With the pictures omitted, repeat exactly the lines below starting with the line that has "red pencil: 2 -> 0" and going on through the line that has "red spray bottle: 2 -> 4".

Dataset extract
BEGIN

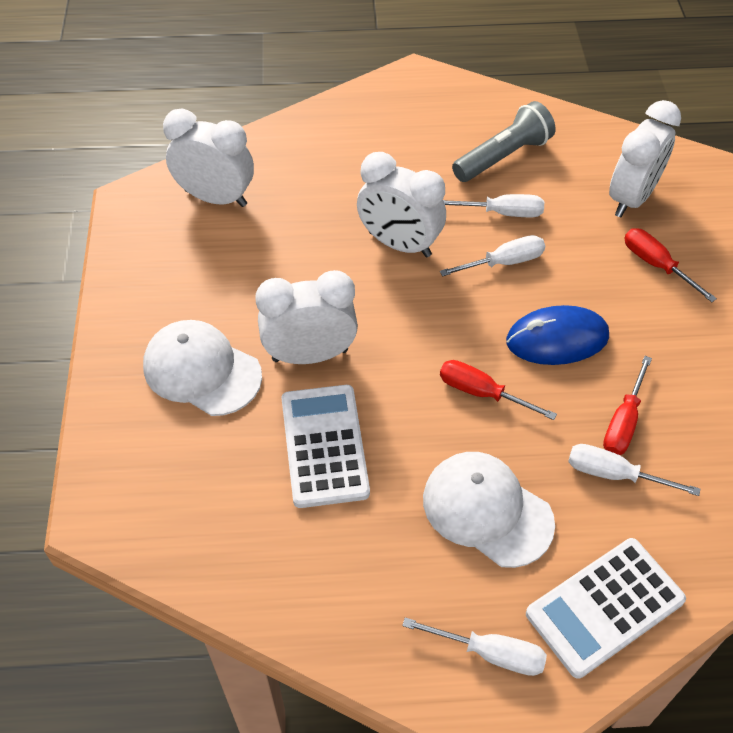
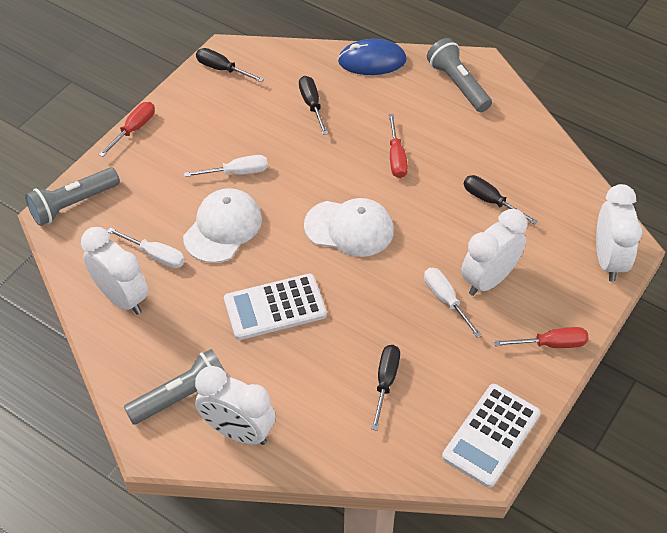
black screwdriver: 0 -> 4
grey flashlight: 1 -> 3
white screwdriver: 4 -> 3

END
BEGIN

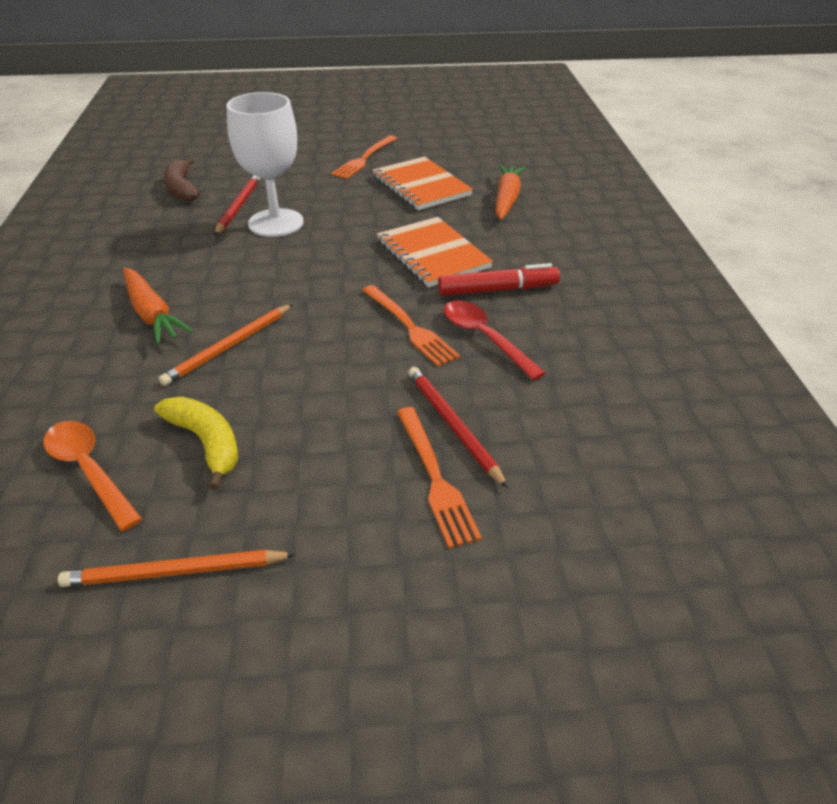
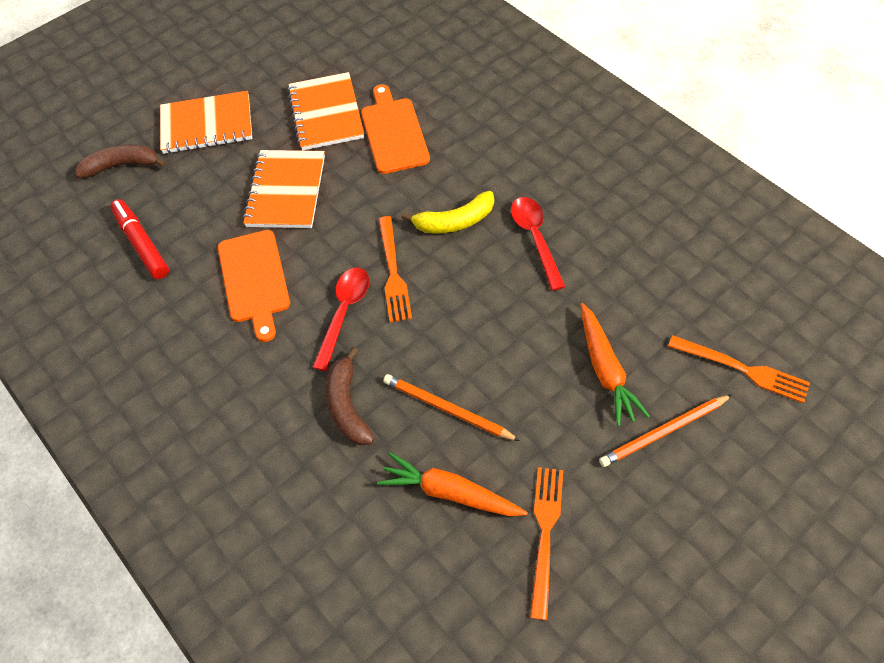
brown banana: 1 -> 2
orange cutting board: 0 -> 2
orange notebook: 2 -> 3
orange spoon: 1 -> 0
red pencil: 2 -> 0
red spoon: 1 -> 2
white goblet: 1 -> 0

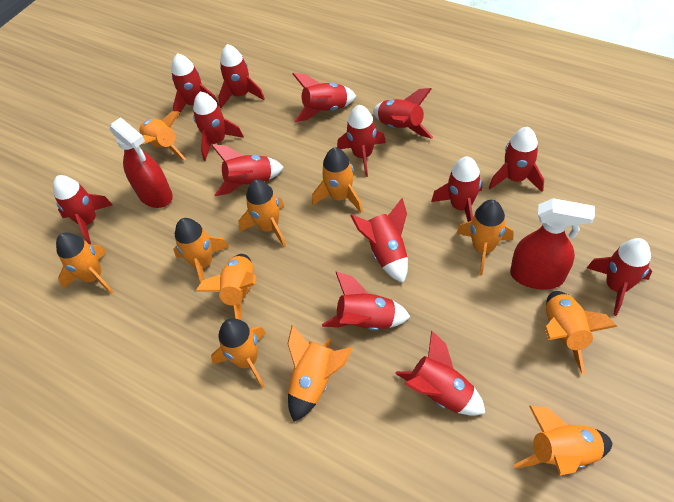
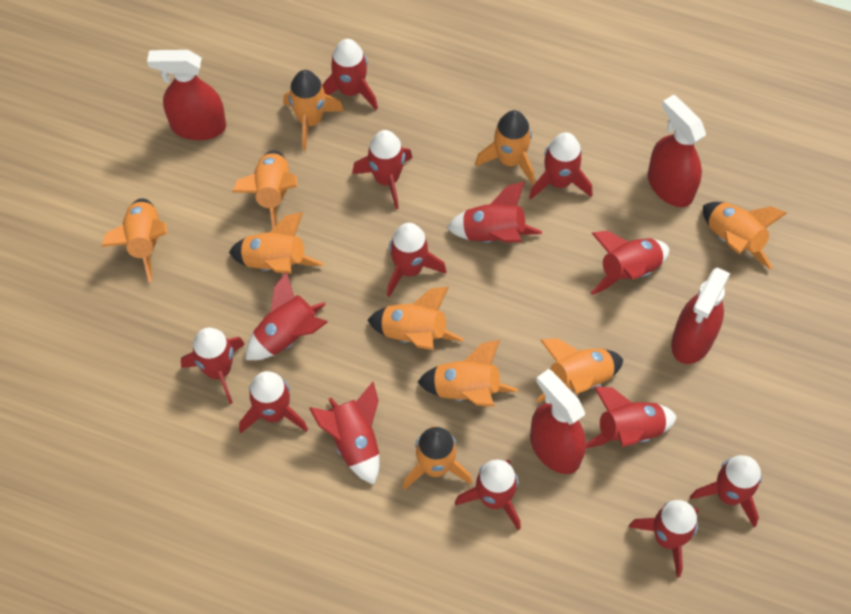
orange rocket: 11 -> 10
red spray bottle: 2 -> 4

END

Answer to this task
red pencil: 2 -> 0
red spoon: 1 -> 2
white goblet: 1 -> 0

orange rocket: 11 -> 10
red spray bottle: 2 -> 4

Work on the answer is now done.